- _TASK DETAILS_:
Retype the listing below line for line, changing nothing.

Extracted data entries:

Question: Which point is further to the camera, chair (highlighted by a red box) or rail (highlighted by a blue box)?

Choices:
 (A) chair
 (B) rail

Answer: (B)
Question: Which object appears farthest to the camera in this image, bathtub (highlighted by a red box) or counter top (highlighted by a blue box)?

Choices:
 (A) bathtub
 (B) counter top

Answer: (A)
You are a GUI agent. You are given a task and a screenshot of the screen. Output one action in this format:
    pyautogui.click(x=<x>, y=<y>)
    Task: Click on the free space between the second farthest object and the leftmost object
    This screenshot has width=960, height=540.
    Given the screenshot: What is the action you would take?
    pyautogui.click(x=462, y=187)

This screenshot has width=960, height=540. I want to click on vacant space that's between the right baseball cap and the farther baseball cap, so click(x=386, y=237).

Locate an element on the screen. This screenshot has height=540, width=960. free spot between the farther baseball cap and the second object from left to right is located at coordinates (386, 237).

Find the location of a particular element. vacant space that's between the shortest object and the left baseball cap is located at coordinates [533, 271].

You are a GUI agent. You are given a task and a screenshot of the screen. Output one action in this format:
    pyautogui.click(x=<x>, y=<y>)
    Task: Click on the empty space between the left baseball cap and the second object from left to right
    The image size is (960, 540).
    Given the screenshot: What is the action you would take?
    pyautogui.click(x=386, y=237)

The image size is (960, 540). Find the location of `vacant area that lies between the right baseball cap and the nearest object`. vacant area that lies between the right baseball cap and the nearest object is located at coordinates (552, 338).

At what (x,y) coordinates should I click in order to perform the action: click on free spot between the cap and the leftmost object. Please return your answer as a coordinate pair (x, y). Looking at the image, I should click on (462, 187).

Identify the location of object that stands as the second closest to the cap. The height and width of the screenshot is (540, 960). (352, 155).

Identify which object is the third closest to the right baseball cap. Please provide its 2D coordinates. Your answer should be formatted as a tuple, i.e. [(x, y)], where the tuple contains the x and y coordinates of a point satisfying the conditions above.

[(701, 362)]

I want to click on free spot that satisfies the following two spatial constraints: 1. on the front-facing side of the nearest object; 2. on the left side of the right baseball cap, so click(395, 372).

- _ANSWER TO THIS EXERCISE_:
Question: Which point is further to the camera, chair (highlighted by a red box) or rail (highlighted by a blue box)?

Choices:
 (A) chair
 (B) rail

Answer: (B)
Question: Which object appears farthest to the camera in this image, bathtub (highlighted by a red box) or counter top (highlighted by a blue box)?

Choices:
 (A) bathtub
 (B) counter top

Answer: (A)
You are a GUI agent. You are given a task and a screenshot of the screen. Output one action in this format:
    pyautogui.click(x=<x>, y=<y>)
    Task: Click on the free space between the second farthest object and the leftmost object
    This screenshot has width=960, height=540.
    Given the screenshot: What is the action you would take?
    pyautogui.click(x=462, y=187)

This screenshot has width=960, height=540. I want to click on vacant space that's between the right baseball cap and the farther baseball cap, so click(x=386, y=237).

Locate an element on the screen. This screenshot has height=540, width=960. free spot between the farther baseball cap and the second object from left to right is located at coordinates (386, 237).

Find the location of a particular element. vacant space that's between the shortest object and the left baseball cap is located at coordinates [533, 271].

You are a GUI agent. You are given a task and a screenshot of the screen. Output one action in this format:
    pyautogui.click(x=<x>, y=<y>)
    Task: Click on the empty space between the left baseball cap and the second object from left to right
    The image size is (960, 540).
    Given the screenshot: What is the action you would take?
    pyautogui.click(x=386, y=237)

The image size is (960, 540). Find the location of `vacant area that lies between the right baseball cap and the nearest object`. vacant area that lies between the right baseball cap and the nearest object is located at coordinates (552, 338).

At what (x,y) coordinates should I click in order to perform the action: click on free spot between the cap and the leftmost object. Please return your answer as a coordinate pair (x, y). Looking at the image, I should click on (462, 187).

Identify the location of object that stands as the second closest to the cap. The height and width of the screenshot is (540, 960). (352, 155).

Identify which object is the third closest to the right baseball cap. Please provide its 2D coordinates. Your answer should be formatted as a tuple, i.e. [(x, y)], where the tuple contains the x and y coordinates of a point satisfying the conditions above.

[(701, 362)]

I want to click on free spot that satisfies the following two spatial constraints: 1. on the front-facing side of the nearest object; 2. on the left side of the right baseball cap, so click(395, 372).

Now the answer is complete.